>>

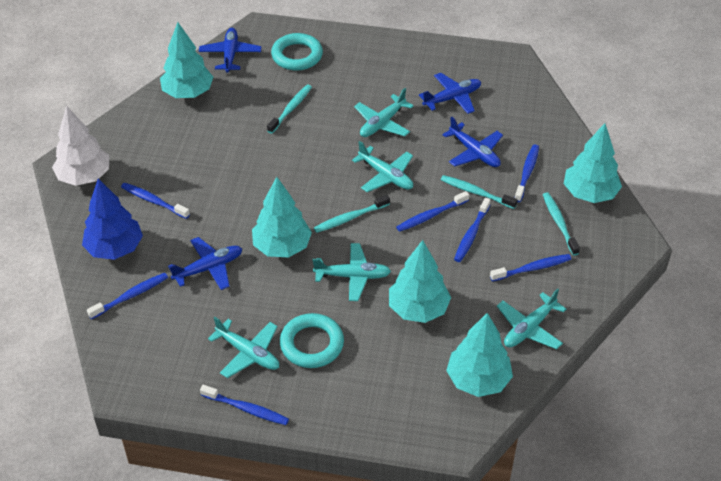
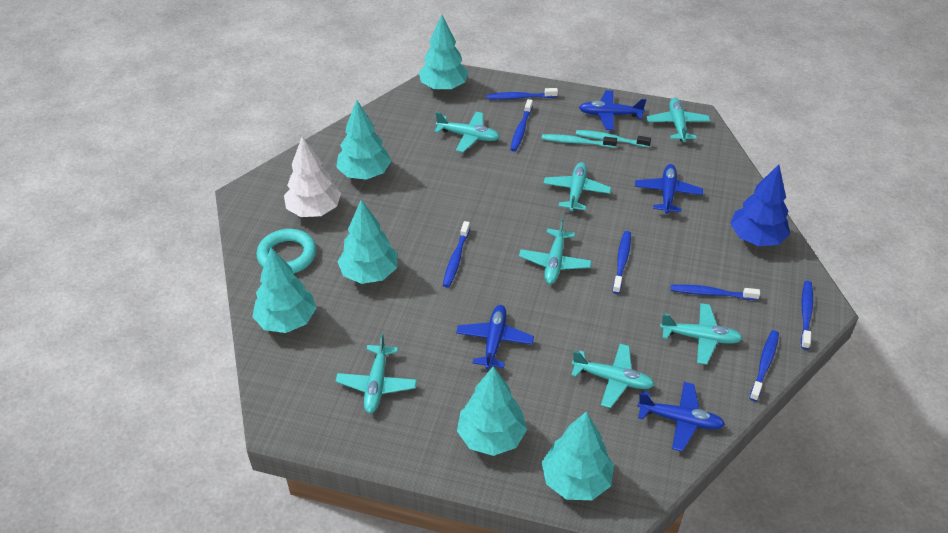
turquoise plane: [208,317,279,378] [312,243,391,301] [352,141,413,192] [354,88,414,137] [497,288,566,349] = 5 -> [335,333,417,413] [434,112,500,152] [519,218,592,284] [543,162,611,211] [571,344,655,408] [647,98,710,142] [660,303,743,365] = 7
turquoise ring: [271,33,323,71] [280,313,344,368] = 2 -> [257,229,316,273] = 1
turquoise toothbrush: [267,85,312,134] [314,195,390,233] [441,175,518,209] [543,192,580,256] = 4 -> [542,134,617,148] [576,130,651,147] = 2
turquoise tree: [160,22,213,98] [252,177,312,258] [389,240,451,323] [446,313,513,397] [564,123,622,203] = 5 -> [252,248,316,333] [336,100,391,180] [337,200,398,284] [419,15,468,91] [457,366,527,456] [541,411,614,500] = 6

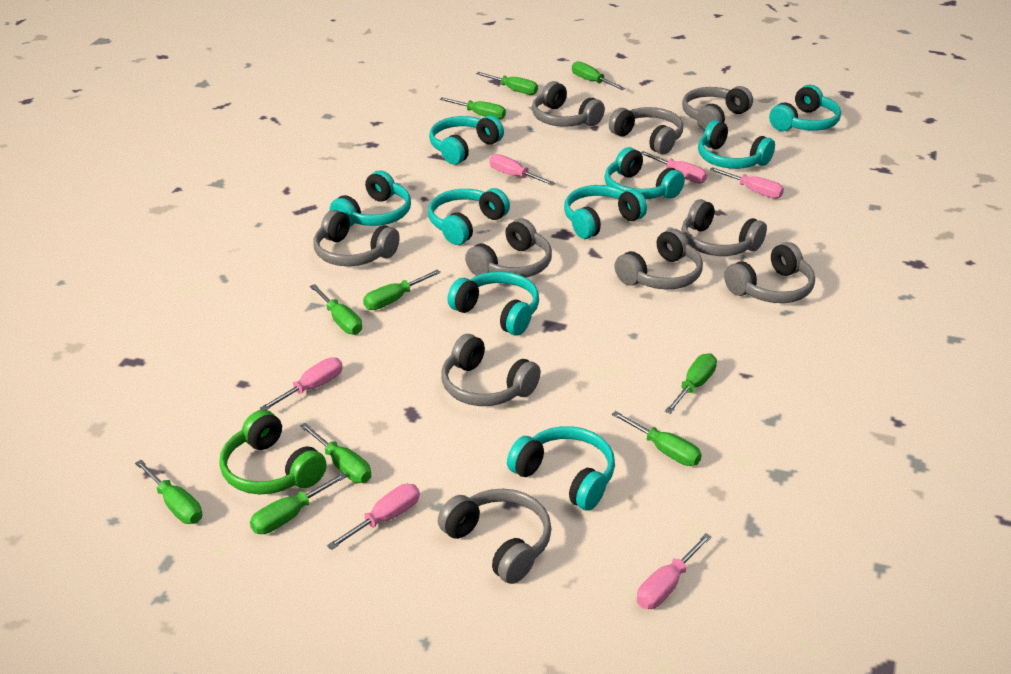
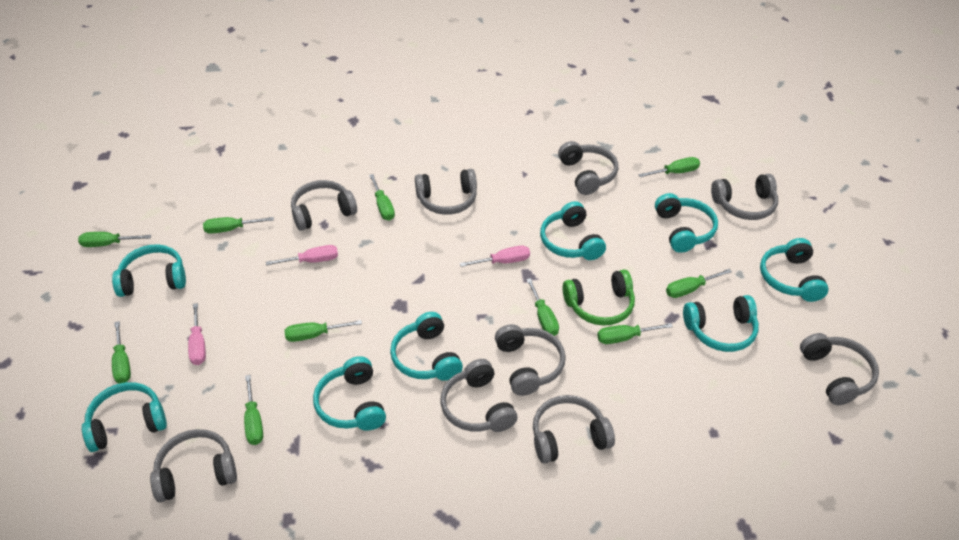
grey headphones: [313,210,400,266] [438,489,552,584] [441,334,541,406] [465,218,552,278] [532,81,605,127] [609,107,683,154] [615,229,703,290] [681,199,767,256] [682,86,753,131] [724,242,815,303] = 10 -> [150,429,237,502] [291,180,357,231] [415,169,477,215] [440,359,518,432] [495,324,566,396] [533,395,615,464] [558,141,618,195] [711,174,778,220] [800,333,879,405] = 9
pink screwdriver: [260,357,343,410] [327,484,420,550] [489,154,555,186] [637,533,712,609] [640,151,707,184] [710,167,784,199] = 6 -> [188,303,206,365] [266,245,338,265] [460,245,530,267] = 3
turquoise headphones: [330,170,411,227] [428,188,510,245] [429,115,504,165] [447,271,539,336] [507,426,615,511] [564,185,647,239] [605,147,685,199] [698,120,775,169] [769,85,841,131] = 9 -> [82,382,167,452] [112,244,186,297] [313,356,386,431] [390,312,463,381] [540,201,606,260] [655,193,718,253] [683,295,759,352] [760,238,828,302] = 8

<<

## Work order
Find the lines in the entries above where "headphones" occurs, and copy each of them.

## Answer space
grey headphones: [313,210,400,266] [438,489,552,584] [441,334,541,406] [465,218,552,278] [532,81,605,127] [609,107,683,154] [615,229,703,290] [681,199,767,256] [682,86,753,131] [724,242,815,303] = 10 -> [150,429,237,502] [291,180,357,231] [415,169,477,215] [440,359,518,432] [495,324,566,396] [533,395,615,464] [558,141,618,195] [711,174,778,220] [800,333,879,405] = 9
turquoise headphones: [330,170,411,227] [428,188,510,245] [429,115,504,165] [447,271,539,336] [507,426,615,511] [564,185,647,239] [605,147,685,199] [698,120,775,169] [769,85,841,131] = 9 -> [82,382,167,452] [112,244,186,297] [313,356,386,431] [390,312,463,381] [540,201,606,260] [655,193,718,253] [683,295,759,352] [760,238,828,302] = 8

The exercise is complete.